*Task requirements*.
Set out exactly, line by line, the stretch of data below that begins at the line containing "green clock: 6 -> 5" and ends at the line containing "yellow clock: 7 -> 4", with both ends kept.

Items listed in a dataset
*** Block opens ***
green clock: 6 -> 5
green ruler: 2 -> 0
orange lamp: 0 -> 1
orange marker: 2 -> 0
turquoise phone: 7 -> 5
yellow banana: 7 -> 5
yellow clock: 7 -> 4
*** Block closes ***
*** Block opens ***
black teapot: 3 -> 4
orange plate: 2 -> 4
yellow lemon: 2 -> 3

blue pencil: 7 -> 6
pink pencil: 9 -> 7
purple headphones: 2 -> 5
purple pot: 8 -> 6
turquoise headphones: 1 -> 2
*** Block closes ***
*Expected answer*.
green clock: 6 -> 5
green ruler: 2 -> 0
orange lamp: 0 -> 1
orange marker: 2 -> 0
turquoise phone: 7 -> 5
yellow banana: 7 -> 5
yellow clock: 7 -> 4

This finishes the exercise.